▶ **INSTRUCTIONS TO FOLLOW**: What you return must be the full data, repeated verbatim, with no pictures in it.

▶ **PROVIDED INFORMATION**:
--------------------------------

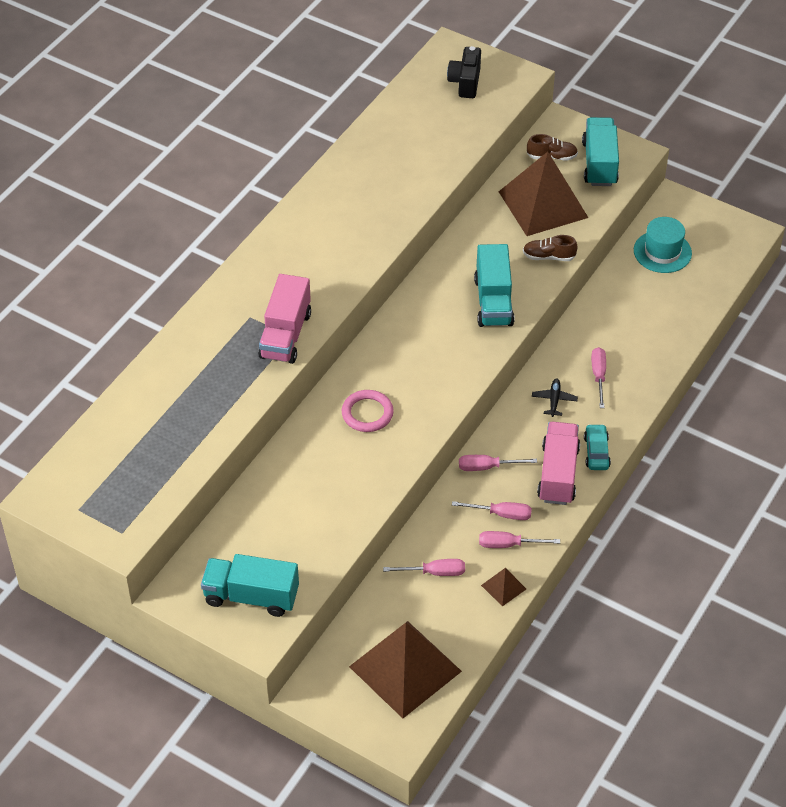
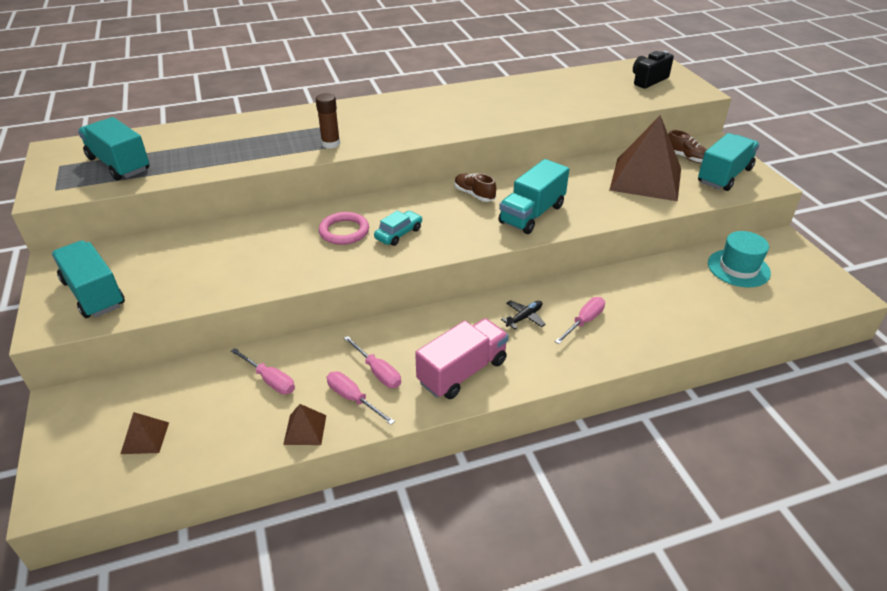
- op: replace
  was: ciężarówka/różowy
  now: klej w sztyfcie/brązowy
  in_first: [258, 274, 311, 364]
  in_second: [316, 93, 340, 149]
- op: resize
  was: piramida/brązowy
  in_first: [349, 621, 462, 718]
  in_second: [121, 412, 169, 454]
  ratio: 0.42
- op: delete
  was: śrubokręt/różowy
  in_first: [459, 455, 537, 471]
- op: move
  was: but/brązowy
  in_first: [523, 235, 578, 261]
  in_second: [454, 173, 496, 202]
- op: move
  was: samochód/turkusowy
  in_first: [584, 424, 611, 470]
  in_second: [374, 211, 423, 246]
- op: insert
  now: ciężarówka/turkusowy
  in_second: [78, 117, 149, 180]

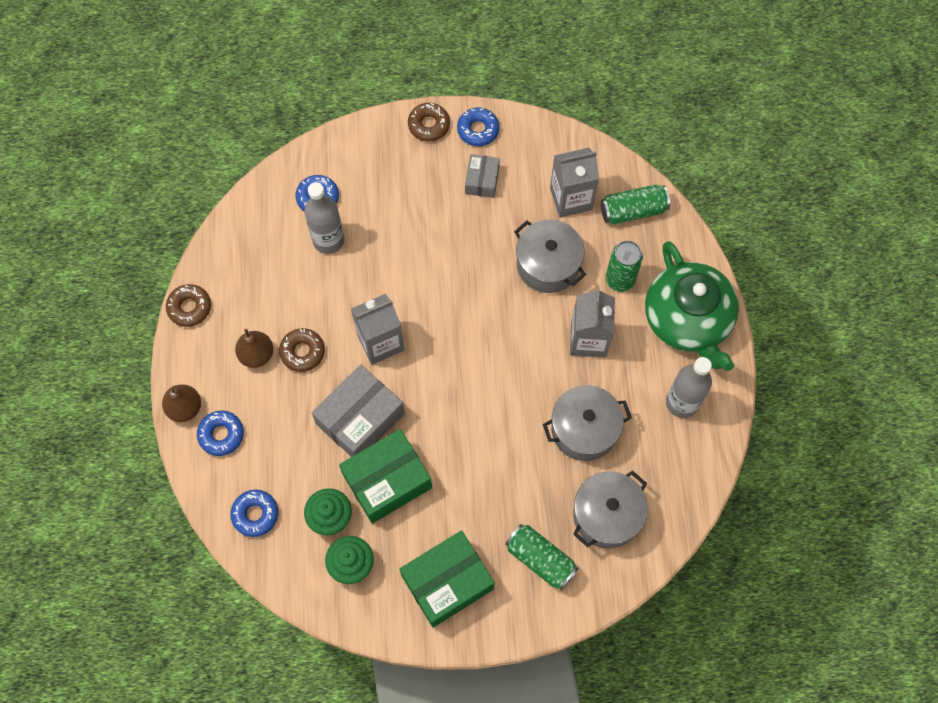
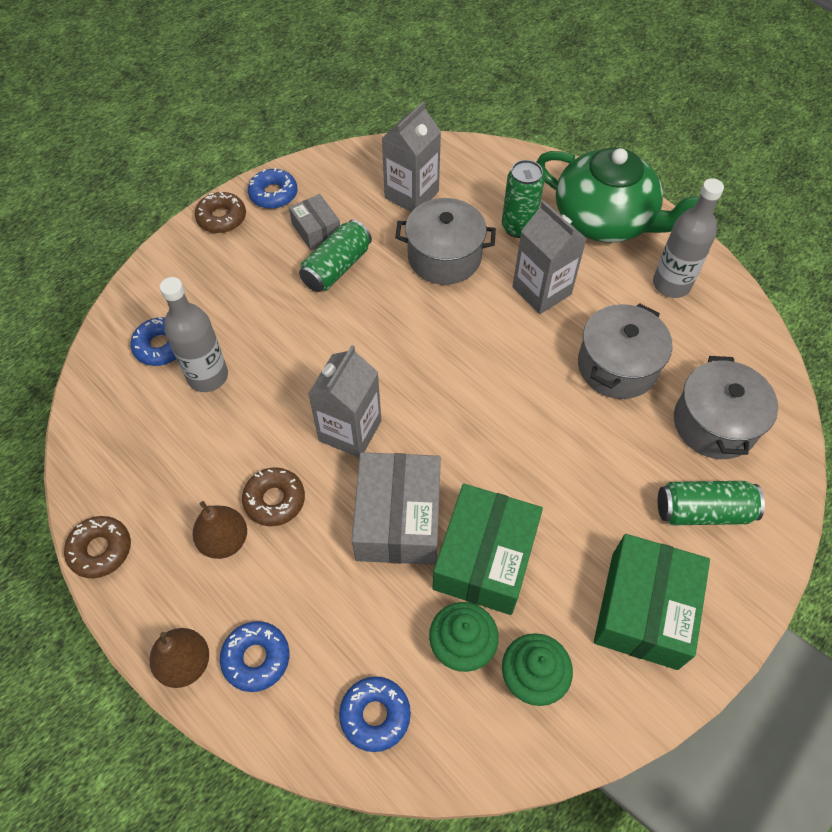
- op: move
  was: puszka/zielony
  in_first: [600, 185, 670, 225]
  in_second: [299, 220, 372, 292]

--------------------------------

▶ **ANSWER TO THIS TASK**:
- op: replace
  was: ciężarówka/różowy
  now: klej w sztyfcie/brązowy
  in_first: [258, 274, 311, 364]
  in_second: [316, 93, 340, 149]
- op: resize
  was: piramida/brązowy
  in_first: [349, 621, 462, 718]
  in_second: [121, 412, 169, 454]
  ratio: 0.42
- op: delete
  was: śrubokręt/różowy
  in_first: [459, 455, 537, 471]
- op: move
  was: but/brązowy
  in_first: [523, 235, 578, 261]
  in_second: [454, 173, 496, 202]
- op: move
  was: samochód/turkusowy
  in_first: [584, 424, 611, 470]
  in_second: [374, 211, 423, 246]
- op: insert
  now: ciężarówka/turkusowy
  in_second: [78, 117, 149, 180]

- op: move
  was: puszka/zielony
  in_first: [600, 185, 670, 225]
  in_second: [299, 220, 372, 292]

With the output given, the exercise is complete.